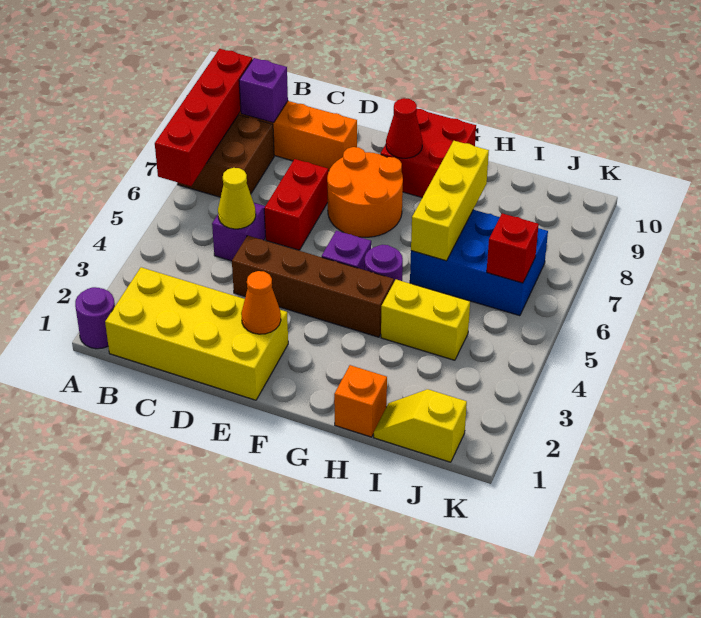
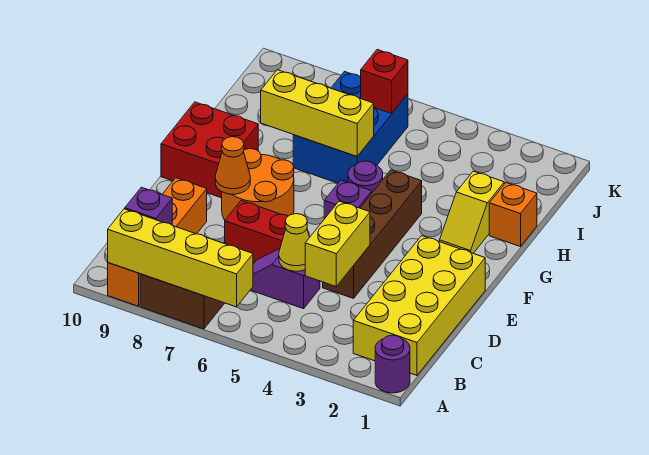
red brick A6:A9 level 2 -> yellow brick A6:A9 level 2
orange cone E2 level 2 -> orange cone E8 level 2
red cone F9 level 2 -> none
yellow brick H4:I4 level 1 -> yellow brick C4:D4 level 2
yellow slope I1:J1 level 1 top J -> yellow slope G2:H2 level 1 top H

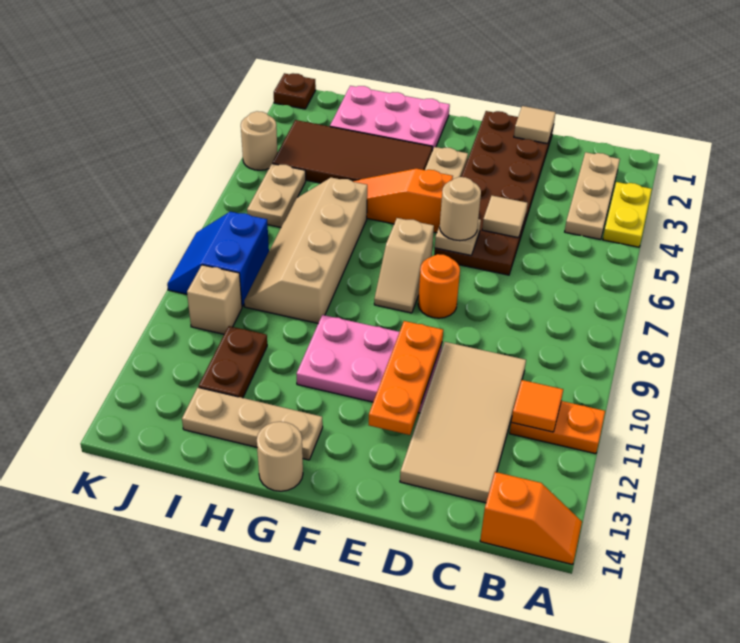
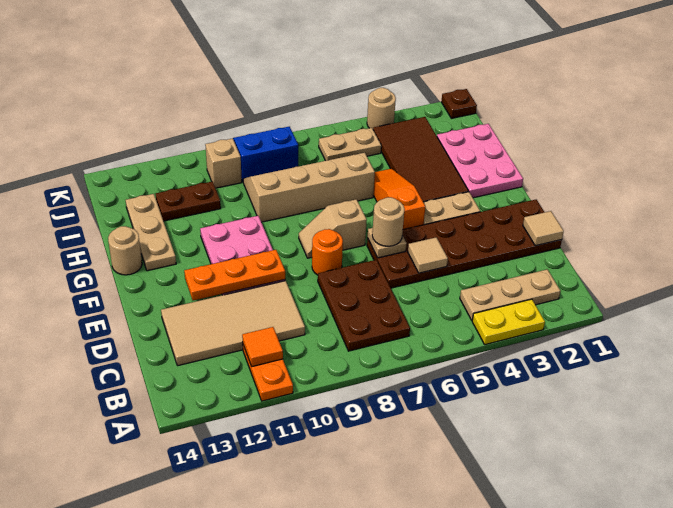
orange slope A14:B14 level 1 top B -> none
none -> brown plate B7:D8 level 1

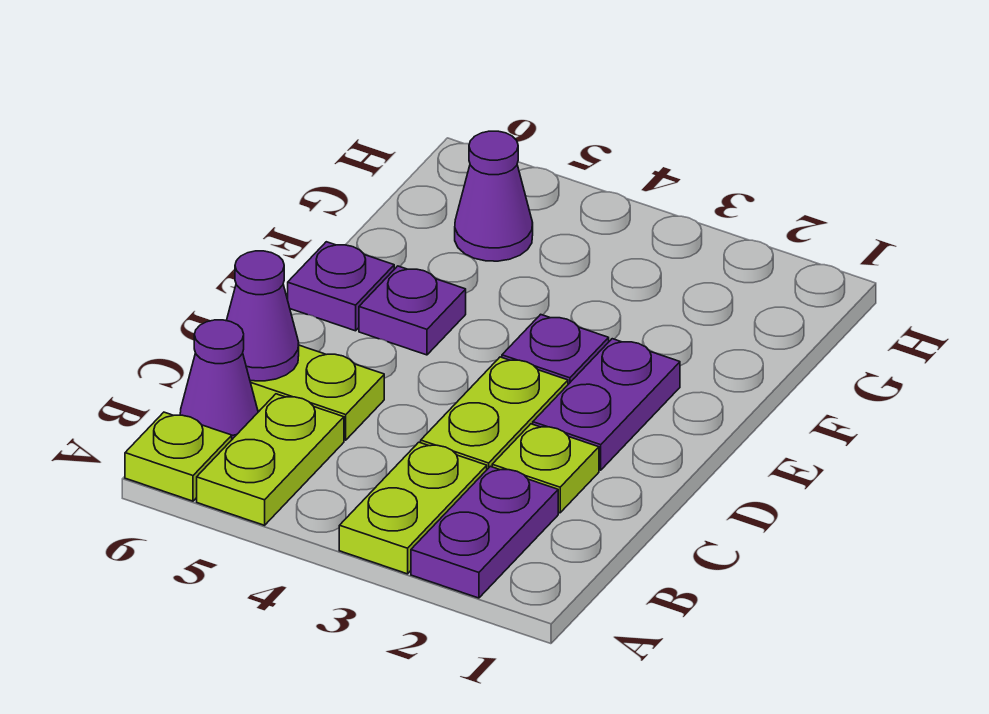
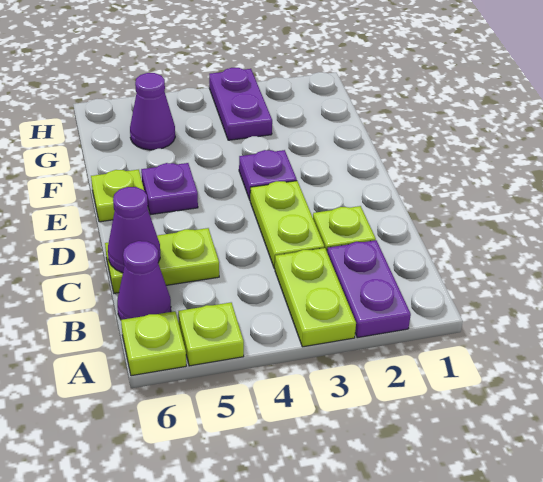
lime plate A5:B5 level 1 -> lime plate A5 level 1
purple plate D2:E2 level 1 -> purple plate G3:H3 level 1
purple plate E6 level 1 -> lime plate E6 level 1

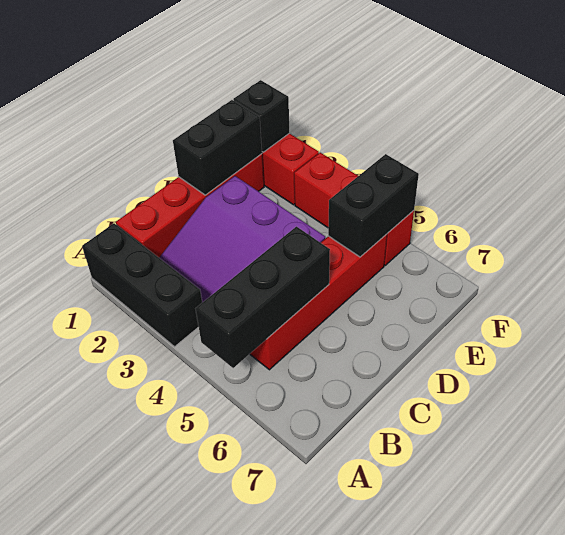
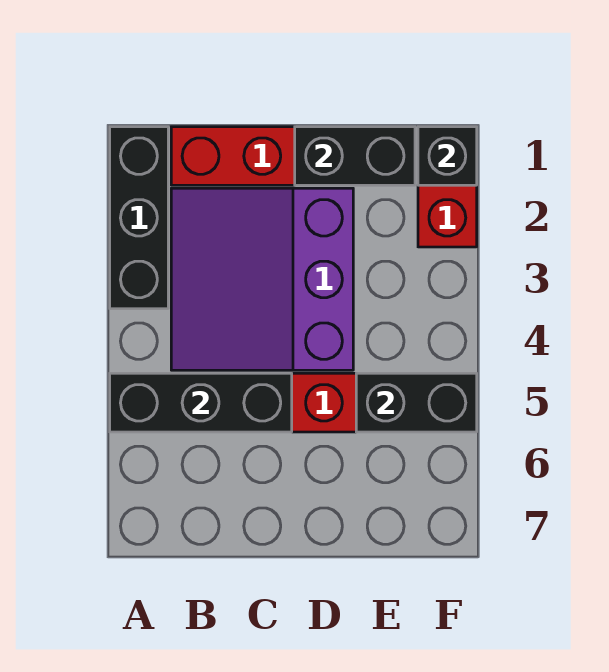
red brick F3:F5 level 1 -> none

> [YOUR OBJECTIVE]: Nothing should appear in the answer except the lines from the one containing "orange cone E2" through the last line of the listing, given again exactly and with no pictures.

> [RESPONSE BOX]:
orange cone E2 level 2 -> orange cone E8 level 2
red cone F9 level 2 -> none
yellow brick H4:I4 level 1 -> yellow brick C4:D4 level 2
yellow slope I1:J1 level 1 top J -> yellow slope G2:H2 level 1 top H

orange slope A14:B14 level 1 top B -> none
none -> brown plate B7:D8 level 1

lime plate A5:B5 level 1 -> lime plate A5 level 1
purple plate D2:E2 level 1 -> purple plate G3:H3 level 1
purple plate E6 level 1 -> lime plate E6 level 1

red brick F3:F5 level 1 -> none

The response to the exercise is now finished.